[EXTRACTED MATERIAL start]

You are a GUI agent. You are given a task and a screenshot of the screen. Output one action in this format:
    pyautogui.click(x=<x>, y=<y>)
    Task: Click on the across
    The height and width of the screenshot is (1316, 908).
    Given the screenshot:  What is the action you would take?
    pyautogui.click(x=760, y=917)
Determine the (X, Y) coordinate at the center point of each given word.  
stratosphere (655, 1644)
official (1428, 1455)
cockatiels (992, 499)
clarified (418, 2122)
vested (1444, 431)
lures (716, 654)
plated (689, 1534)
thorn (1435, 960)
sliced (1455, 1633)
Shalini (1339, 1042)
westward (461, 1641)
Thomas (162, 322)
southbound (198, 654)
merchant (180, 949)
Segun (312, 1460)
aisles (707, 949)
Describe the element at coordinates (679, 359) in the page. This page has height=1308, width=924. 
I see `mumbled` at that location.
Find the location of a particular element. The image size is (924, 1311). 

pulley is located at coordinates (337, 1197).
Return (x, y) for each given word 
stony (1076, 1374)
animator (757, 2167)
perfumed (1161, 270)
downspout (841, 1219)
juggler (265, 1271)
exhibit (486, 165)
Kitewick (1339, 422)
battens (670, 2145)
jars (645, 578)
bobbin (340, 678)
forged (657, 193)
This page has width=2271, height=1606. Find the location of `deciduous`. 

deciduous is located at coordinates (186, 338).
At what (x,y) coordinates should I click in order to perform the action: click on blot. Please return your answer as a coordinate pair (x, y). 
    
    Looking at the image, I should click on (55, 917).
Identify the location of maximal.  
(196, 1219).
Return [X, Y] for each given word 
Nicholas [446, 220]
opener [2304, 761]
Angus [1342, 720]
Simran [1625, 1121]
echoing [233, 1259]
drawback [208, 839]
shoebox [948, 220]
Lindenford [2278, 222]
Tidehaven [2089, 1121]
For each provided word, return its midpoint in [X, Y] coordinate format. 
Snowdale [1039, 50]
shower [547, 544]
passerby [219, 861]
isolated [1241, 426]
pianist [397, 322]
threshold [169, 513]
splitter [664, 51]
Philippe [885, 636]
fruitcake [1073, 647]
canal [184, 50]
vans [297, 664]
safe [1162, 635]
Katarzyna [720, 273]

[EXTRACTED MATERIAL end]

-- GIVEN EXERCISE --
Arrange every line of the records above as a JSON list of strings, one string per line, leaving out blank lines.

-- RIGHT ANSWER --
[
  "You are a GUI agent. You are given a task and a screenshot of the screen. Output one action in this format:",
  "    pyautogui.click(x=<x>, y=<y>)",
  "    Task: Click on the across",
  "    The height and width of the screenshot is (1316, 908).",
  "    Given the screenshot:  What is the action you would take?",
  "    pyautogui.click(x=760, y=917)",
  "Determine the (X, Y) coordinate at the center point of each given word.  ",
  "stratosphere (655, 1644)",
  "official (1428, 1455)",
  "cockatiels (992, 499)",
  "clarified (418, 2122)",
  "vested (1444, 431)",
  "lures (716, 654)",
  "plated (689, 1534)",
  "thorn (1435, 960)",
  "sliced (1455, 1633)",
  "Shalini (1339, 1042)",
  "westward (461, 1641)",
  "Thomas (162, 322)",
  "southbound (198, 654)",
  "merchant (180, 949)",
  "Segun (312, 1460)",
  "aisles (707, 949)",
  "Describe the element at coordinates (679, 359) in the page. This page has height=1308, width=924. ",
  "I see `mumbled` at that location.",
  "Find the location of a particular element. The image size is (924, 1311). ",
  "pulley is located at coordinates (337, 1197).",
  "Return (x, y) for each given word ",
  "stony (1076, 1374)",
  "animator (757, 2167)",
  "perfumed (1161, 270)",
  "downspout (841, 1219)",
  "juggler (265, 1271)",
  "exhibit (486, 165)",
  "Kitewick (1339, 422)",
  "battens (670, 2145)",
  "jars (645, 578)",
  "bobbin (340, 678)",
  "forged (657, 193)",
  "This page has width=2271, height=1606. Find the location of `deciduous`. ",
  "deciduous is located at coordinates (186, 338).",
  "At what (x,y) coordinates should I click in order to perform the action: click on blot. Please return your answer as a coordinate pair (x, y). ",
  "    Looking at the image, I should click on (55, 917).",
  "Identify the location of maximal.  ",
  "(196, 1219).",
  "Return [X, Y] for each given word ",
  "Nicholas [446, 220]",
  "opener [2304, 761]",
  "Angus [1342, 720]",
  "Simran [1625, 1121]",
  "echoing [233, 1259]",
  "drawback [208, 839]",
  "shoebox [948, 220]",
  "Lindenford [2278, 222]",
  "Tidehaven [2089, 1121]",
  "For each provided word, return its midpoint in [X, Y] coordinate format. ",
  "Snowdale [1039, 50]",
  "shower [547, 544]",
  "passerby [219, 861]",
  "isolated [1241, 426]",
  "pianist [397, 322]",
  "threshold [169, 513]",
  "splitter [664, 51]",
  "Philippe [885, 636]",
  "fruitcake [1073, 647]",
  "canal [184, 50]",
  "vans [297, 664]",
  "safe [1162, 635]",
  "Katarzyna [720, 273]"
]